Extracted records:

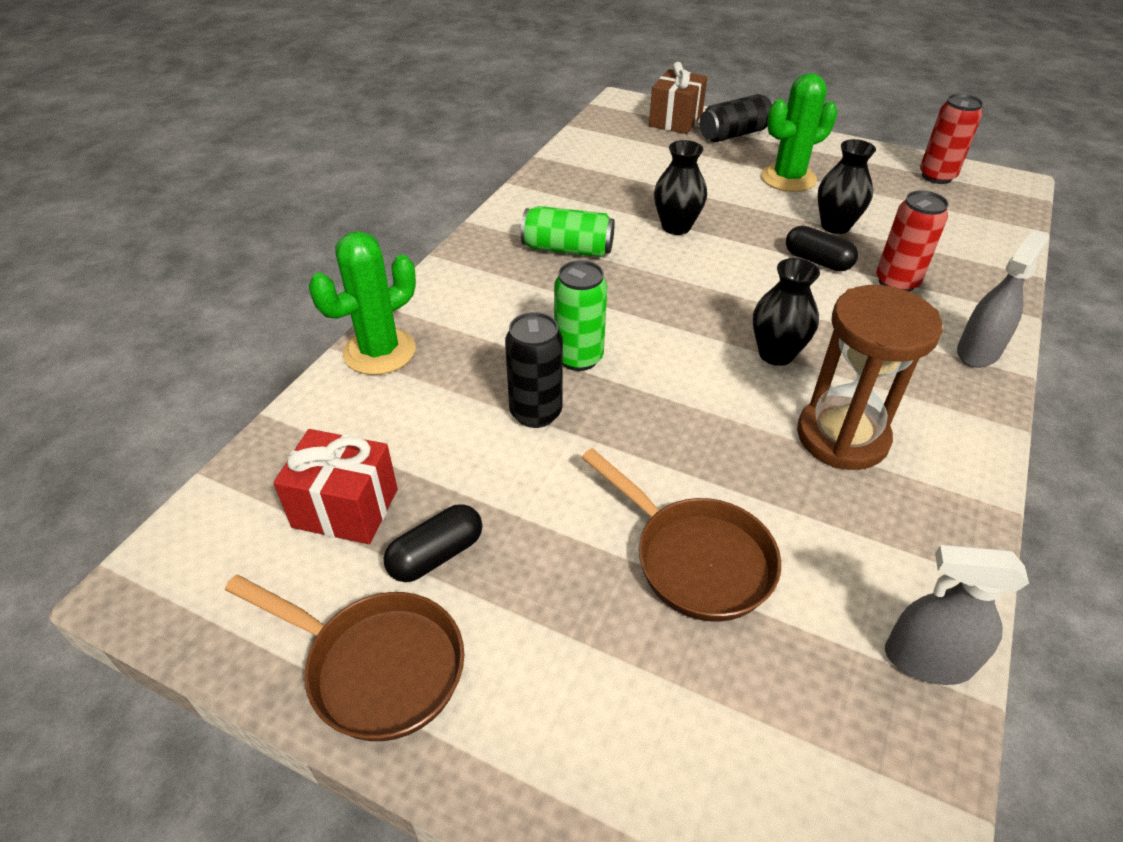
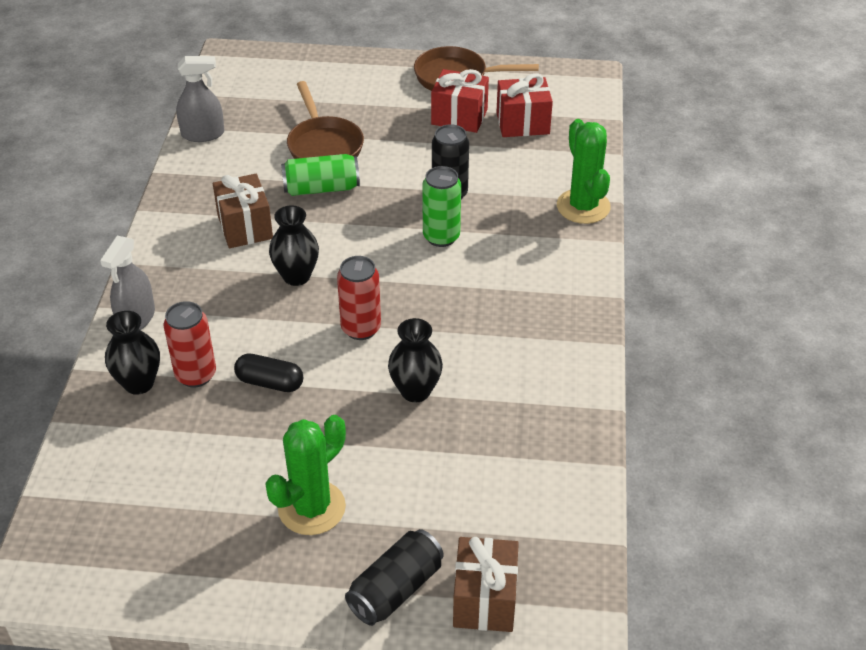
camera: 160 degrees right, 0 degrees up
(379, 351) = (583, 206): green cactus -> green cactus turned 45 degrees counterclockwise
(436, 555) = (459, 117): black capsule -> red gift
(567, 249) = (504, 334): green can -> green can (321, 188)
(695, 559) = (324, 145): brown pan -> brown pan turned 135 degrees counterclockwise
(835, 226) = (253, 438): black vase -> black vase (139, 383)
(842, 437) = (245, 227): brown hourglass -> brown gift
(936, 176) = (128, 567): red can -> red can (361, 328)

Task requirements: Nothing but the lines from the one containing "(436, 555) = (459, 117): black" through the last line of the data above should be given again, each exactly as it stands.

Written answer:
(436, 555) = (459, 117): black capsule -> red gift
(567, 249) = (504, 334): green can -> green can (321, 188)
(695, 559) = (324, 145): brown pan -> brown pan turned 135 degrees counterclockwise
(835, 226) = (253, 438): black vase -> black vase (139, 383)
(842, 437) = (245, 227): brown hourglass -> brown gift
(936, 176) = (128, 567): red can -> red can (361, 328)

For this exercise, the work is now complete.